**Problem to work on**:
Your answer should hold exactly the lines from the line containing "C102: 68nF (CH, GND) -> 68nF (+12V, CH)" through the end of the entries that follow.
Top of Provided records
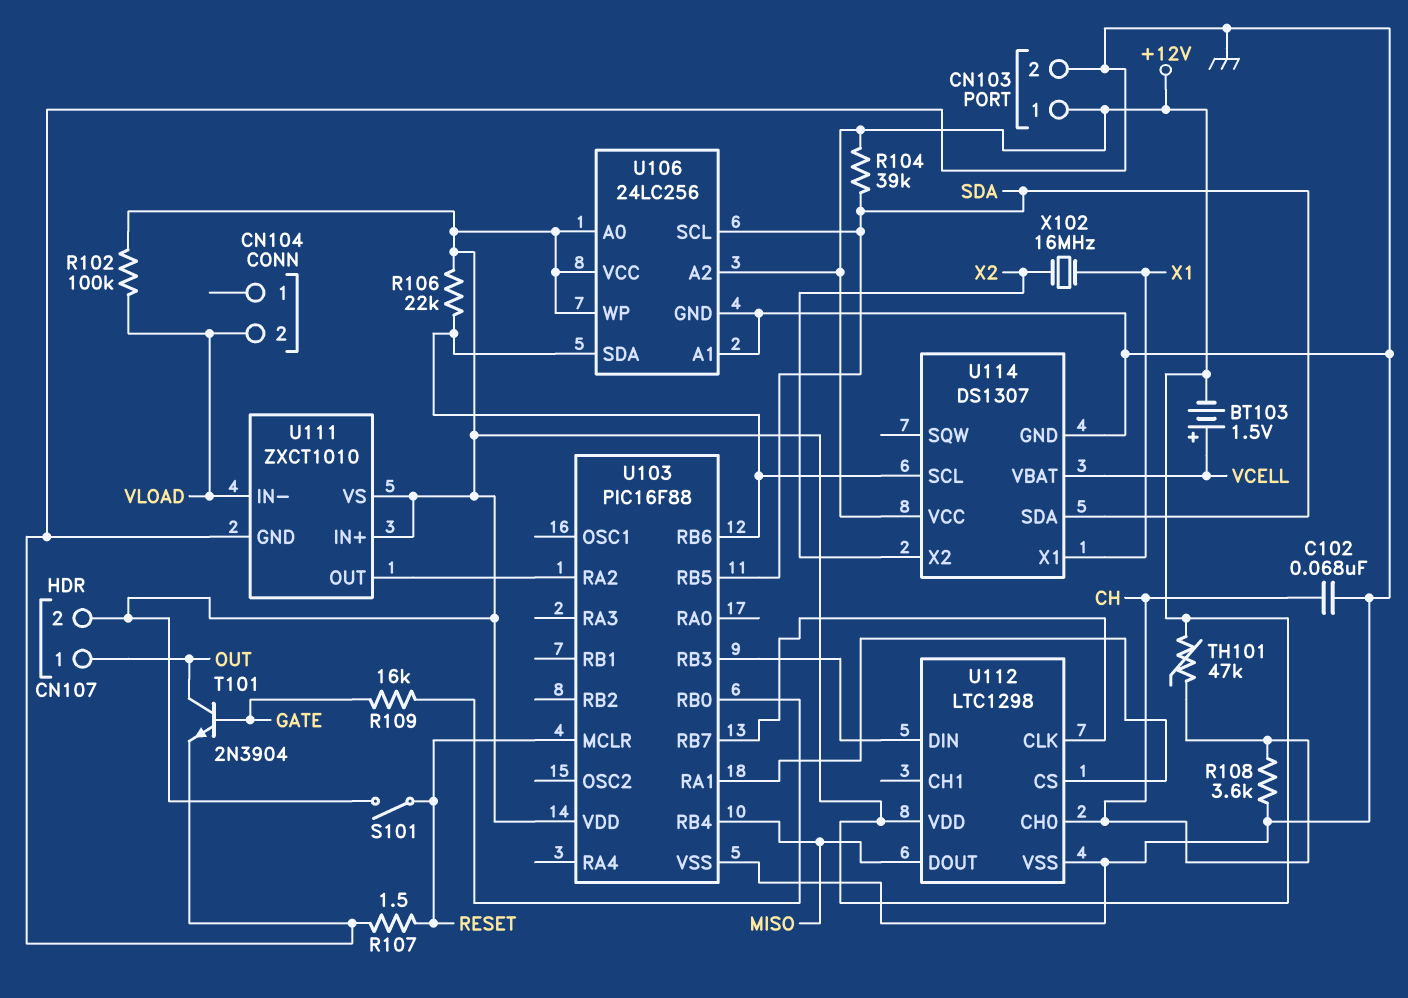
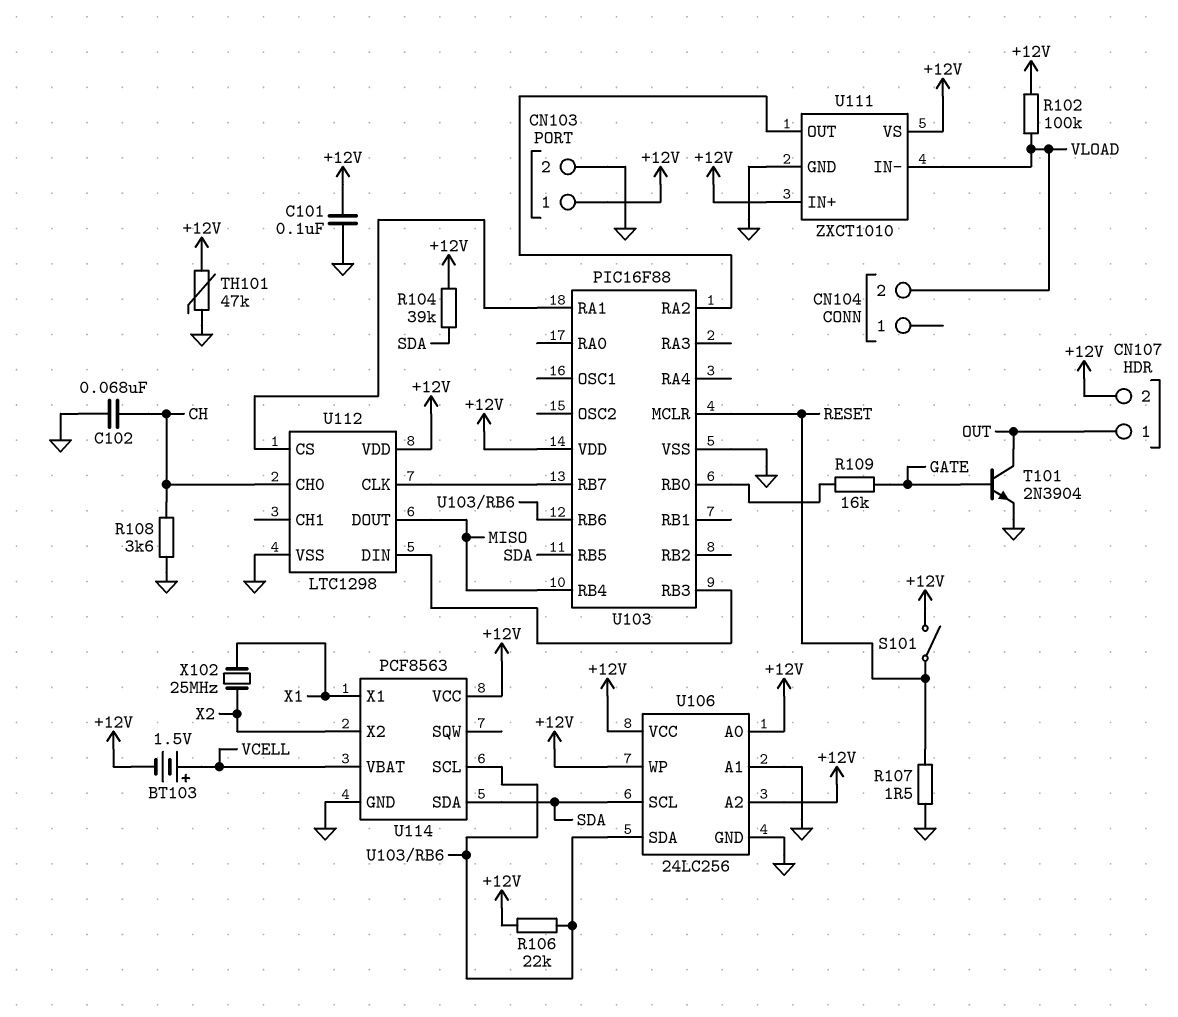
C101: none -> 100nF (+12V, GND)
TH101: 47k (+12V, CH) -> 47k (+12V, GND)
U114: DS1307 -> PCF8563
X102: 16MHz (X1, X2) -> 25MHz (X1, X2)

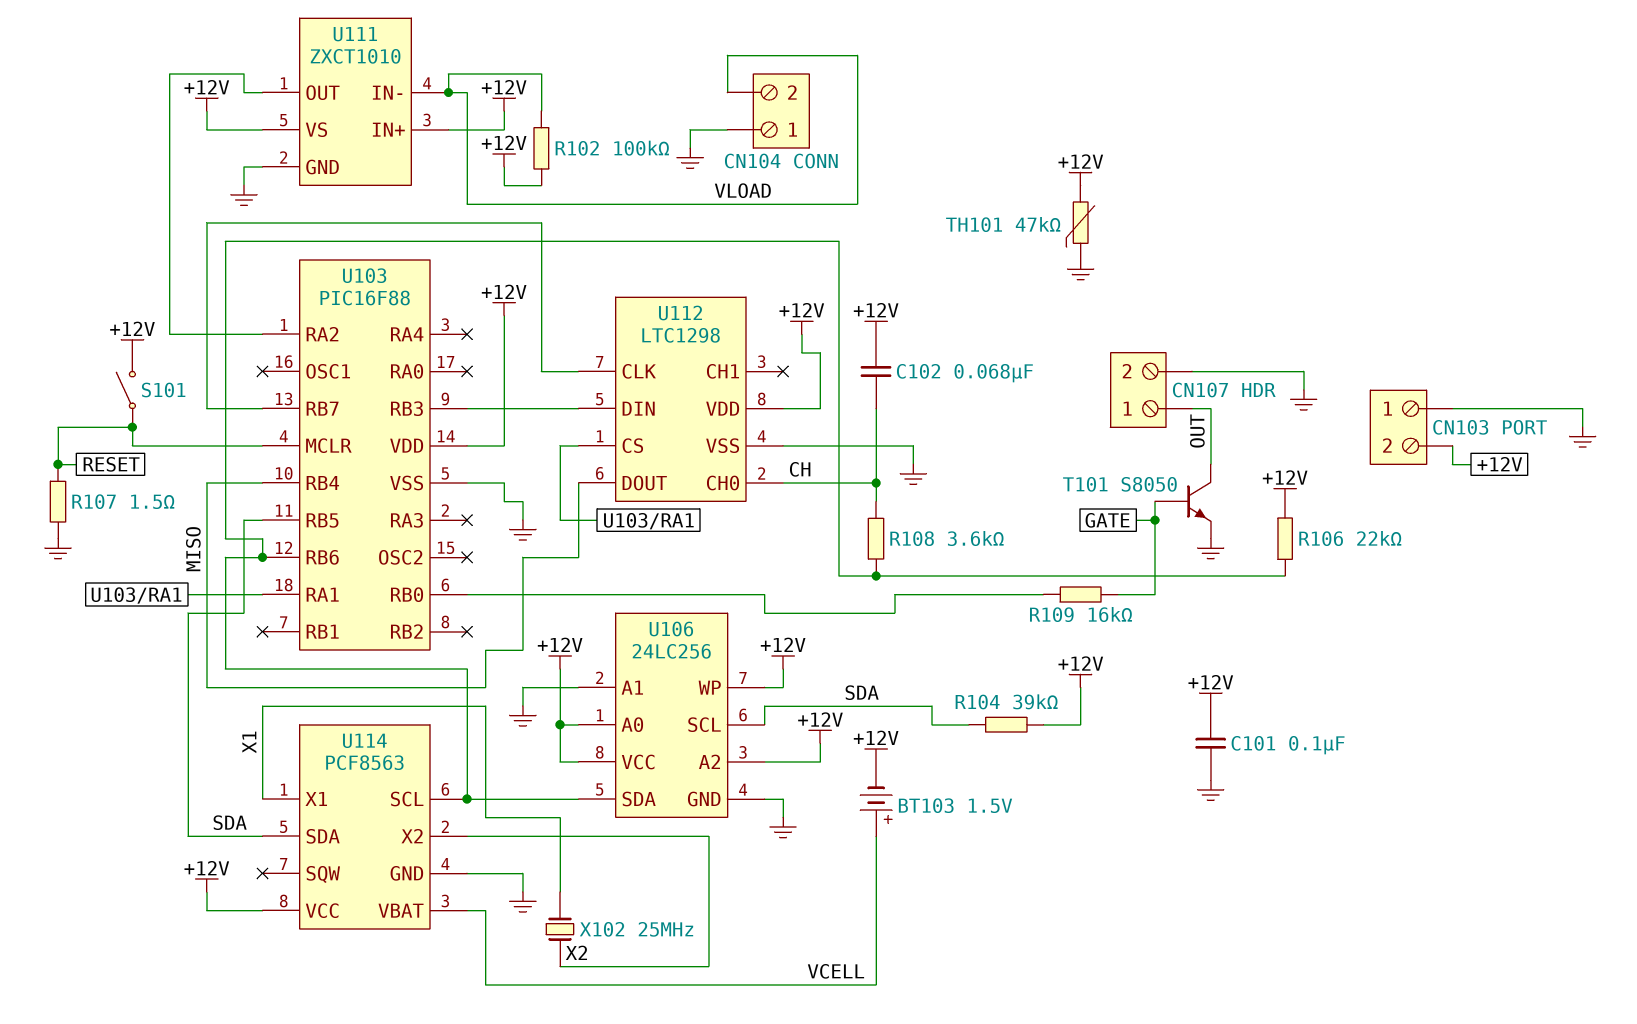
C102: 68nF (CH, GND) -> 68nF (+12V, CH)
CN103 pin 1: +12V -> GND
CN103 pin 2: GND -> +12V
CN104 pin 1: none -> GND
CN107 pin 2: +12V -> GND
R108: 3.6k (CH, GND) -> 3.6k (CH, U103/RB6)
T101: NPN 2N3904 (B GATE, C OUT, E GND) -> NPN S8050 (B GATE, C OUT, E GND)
Bottom of Provided records
**Task answer**:
C102: 68nF (CH, GND) -> 68nF (+12V, CH)
CN103 pin 1: +12V -> GND
CN103 pin 2: GND -> +12V
CN104 pin 1: none -> GND
CN107 pin 2: +12V -> GND
R108: 3.6k (CH, GND) -> 3.6k (CH, U103/RB6)
T101: NPN 2N3904 (B GATE, C OUT, E GND) -> NPN S8050 (B GATE, C OUT, E GND)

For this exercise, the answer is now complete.